- [The problem]
Copy the lines below exactly. No picture goes into the copy.

Data extracted from a collection
=-=-=

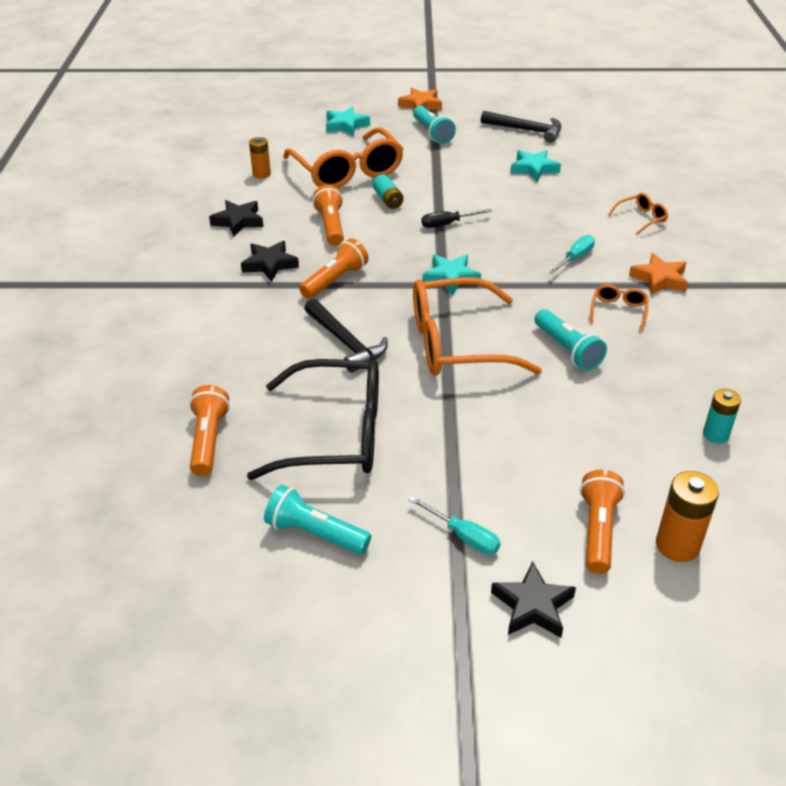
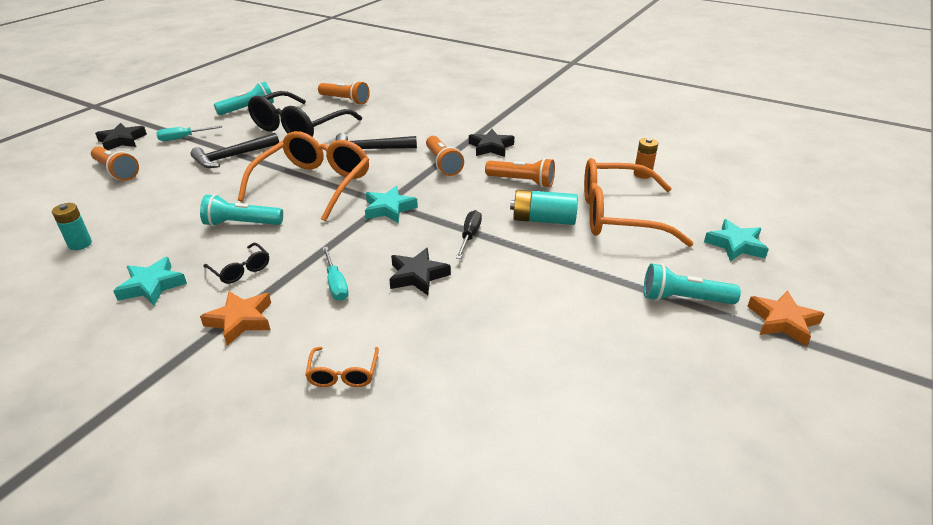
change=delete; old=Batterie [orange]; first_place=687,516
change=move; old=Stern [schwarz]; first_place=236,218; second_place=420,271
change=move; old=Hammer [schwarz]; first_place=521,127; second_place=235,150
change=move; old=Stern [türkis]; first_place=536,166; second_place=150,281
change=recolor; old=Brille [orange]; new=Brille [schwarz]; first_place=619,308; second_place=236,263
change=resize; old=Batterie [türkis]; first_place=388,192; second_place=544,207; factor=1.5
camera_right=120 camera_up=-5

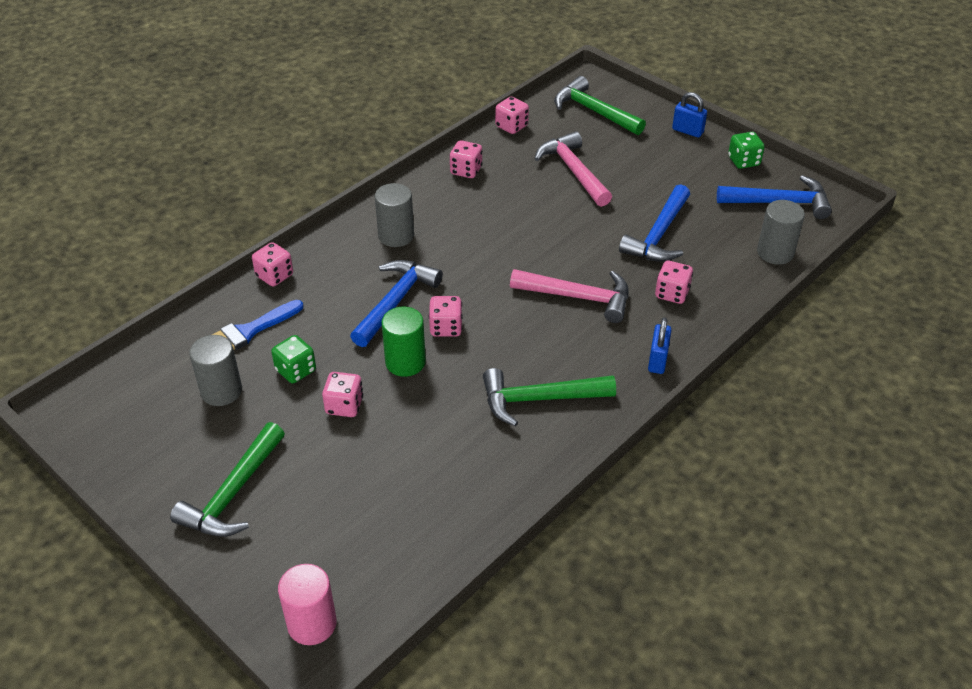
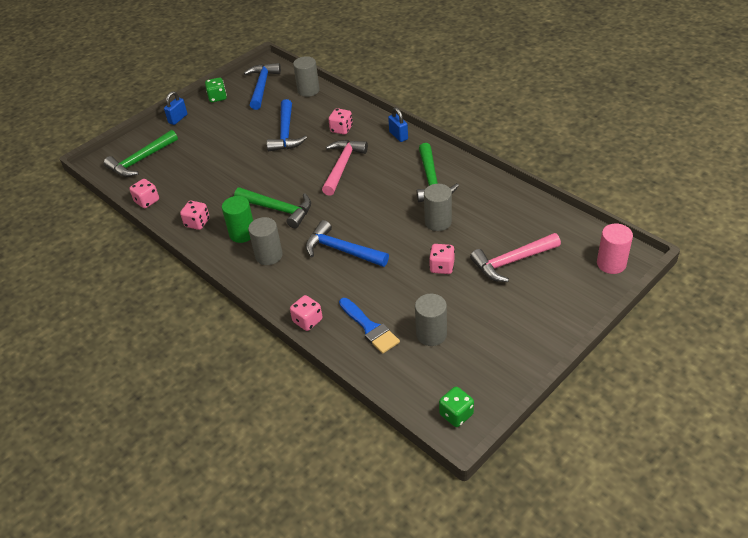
change=delete; old=Spielwürfel [rosa]; first_place=446,316
change=insert; new=Vollzylinder [grau]; second_place=438,207
change=move; old=Hammer [grün]; first_place=227,479; second_place=272,207
change=move; old=Spielwürfel [grün]; first_place=293,359; second_place=456,407
change=move; old=Vollzylinder [grün]; first_place=404,342; second_place=237,219
change=move; old=Hammer [rosa]; first_place=573,169; second_place=515,257
change=rotate; old=Hammer [blau]; first_place=654,223; second_place=287,125; degrees=60
change=rotate; old=Vorhängeschloss [blau]; first_place=660,345; second_place=398,124; degrees=45
camera_right=-85 camera_up=0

=-=-=

- [Task solution]
change=delete; old=Batterie [orange]; first_place=687,516
change=move; old=Stern [schwarz]; first_place=236,218; second_place=420,271
change=move; old=Hammer [schwarz]; first_place=521,127; second_place=235,150
change=move; old=Stern [türkis]; first_place=536,166; second_place=150,281
change=recolor; old=Brille [orange]; new=Brille [schwarz]; first_place=619,308; second_place=236,263
change=resize; old=Batterie [türkis]; first_place=388,192; second_place=544,207; factor=1.5
camera_right=120 camera_up=-5

change=delete; old=Spielwürfel [rosa]; first_place=446,316
change=insert; new=Vollzylinder [grau]; second_place=438,207
change=move; old=Hammer [grün]; first_place=227,479; second_place=272,207
change=move; old=Spielwürfel [grün]; first_place=293,359; second_place=456,407
change=move; old=Vollzylinder [grün]; first_place=404,342; second_place=237,219
change=move; old=Hammer [rosa]; first_place=573,169; second_place=515,257
change=rotate; old=Hammer [blau]; first_place=654,223; second_place=287,125; degrees=60
change=rotate; old=Vorhängeschloss [blau]; first_place=660,345; second_place=398,124; degrees=45
camera_right=-85 camera_up=0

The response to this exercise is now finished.